> WORK TO COMPLETE: Return all of the entries below, word for word. Omit each picture.

━━ THE RECORDS ━━

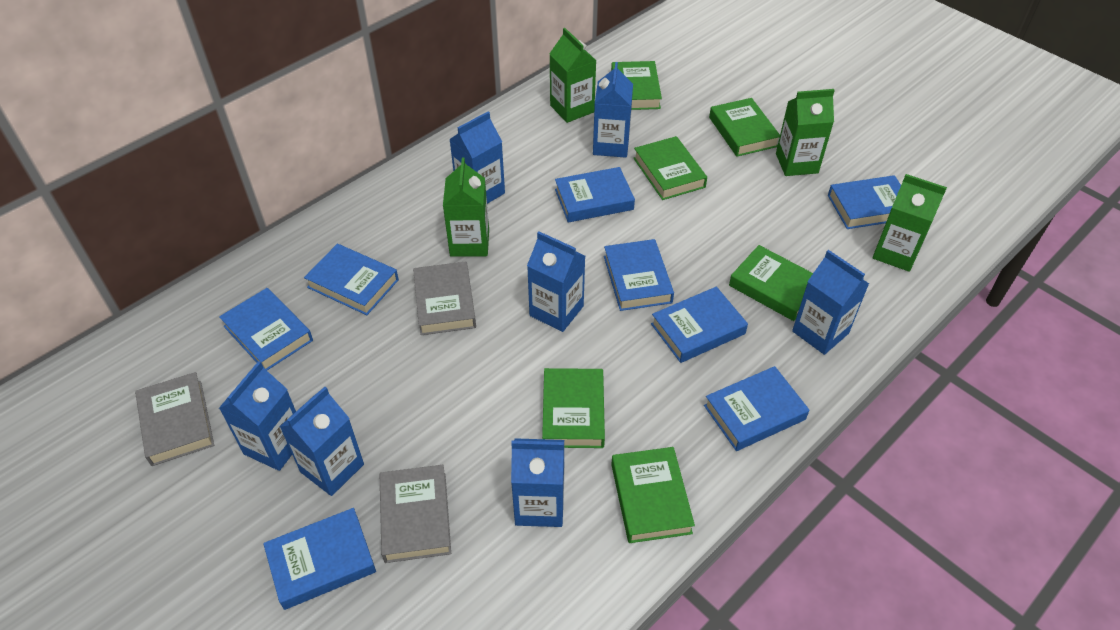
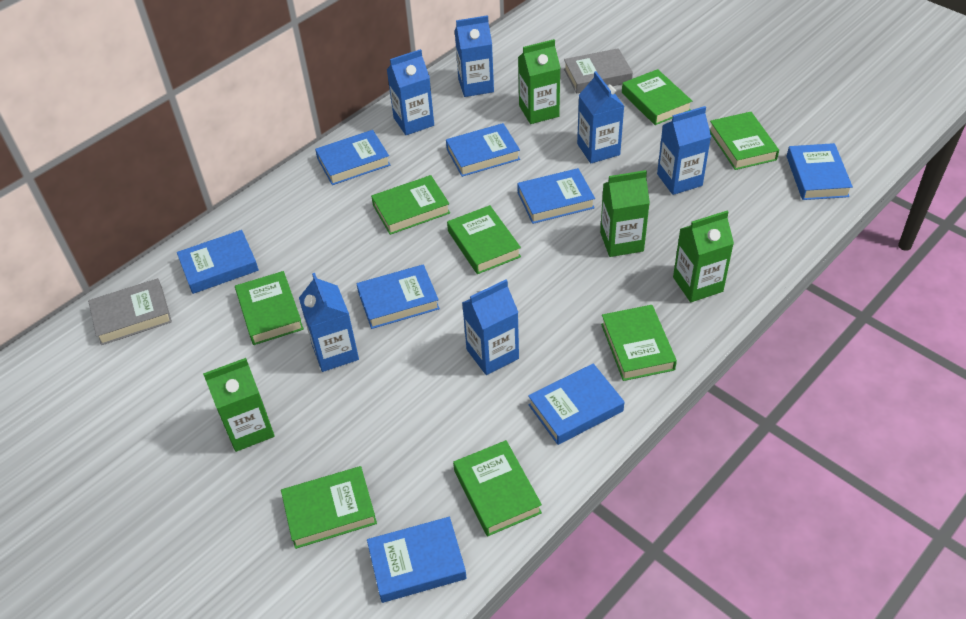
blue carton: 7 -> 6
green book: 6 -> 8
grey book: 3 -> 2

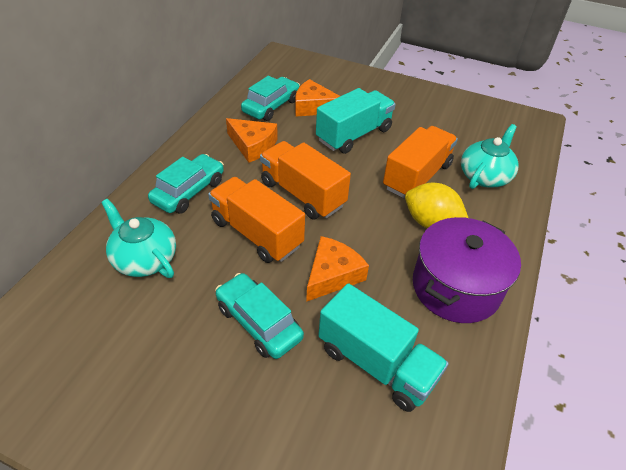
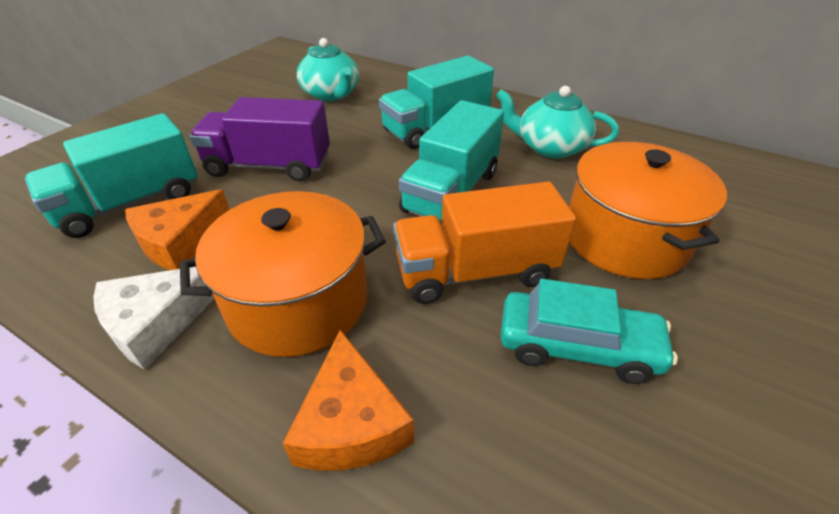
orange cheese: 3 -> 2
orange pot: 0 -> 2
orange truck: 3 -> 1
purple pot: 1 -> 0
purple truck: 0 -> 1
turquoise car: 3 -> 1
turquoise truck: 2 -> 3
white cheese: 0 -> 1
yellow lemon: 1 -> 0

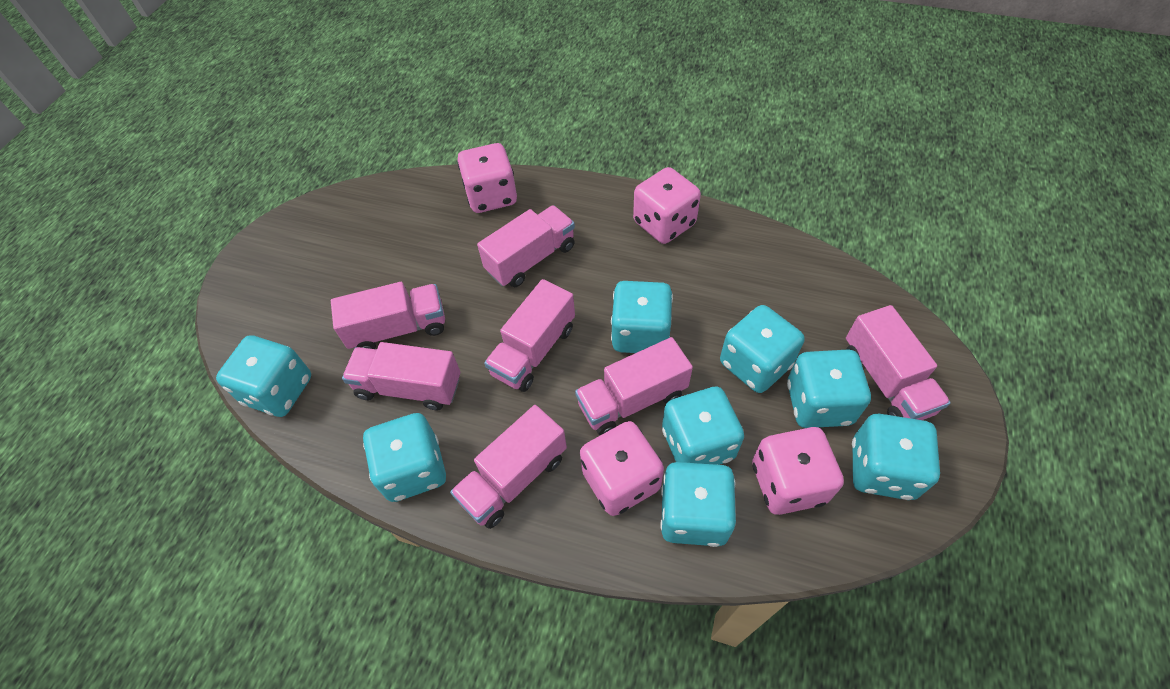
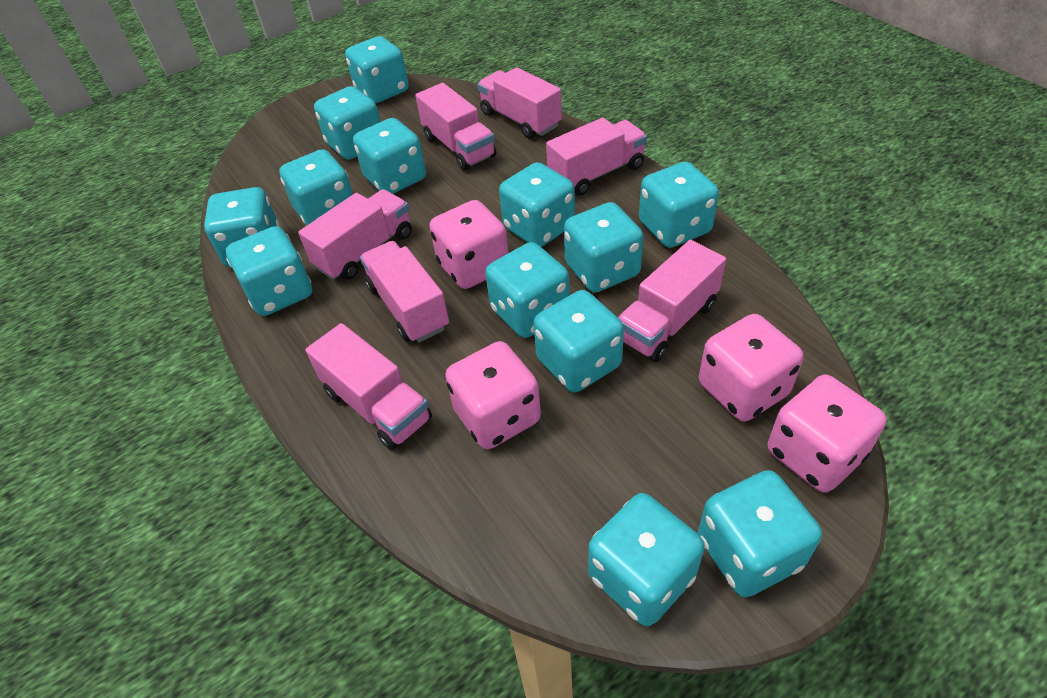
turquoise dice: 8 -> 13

━━━

> RESPONSE BELOW:
blue carton: 7 -> 6
green book: 6 -> 8
grey book: 3 -> 2

orange cheese: 3 -> 2
orange pot: 0 -> 2
orange truck: 3 -> 1
purple pot: 1 -> 0
purple truck: 0 -> 1
turquoise car: 3 -> 1
turquoise truck: 2 -> 3
white cheese: 0 -> 1
yellow lemon: 1 -> 0

turquoise dice: 8 -> 13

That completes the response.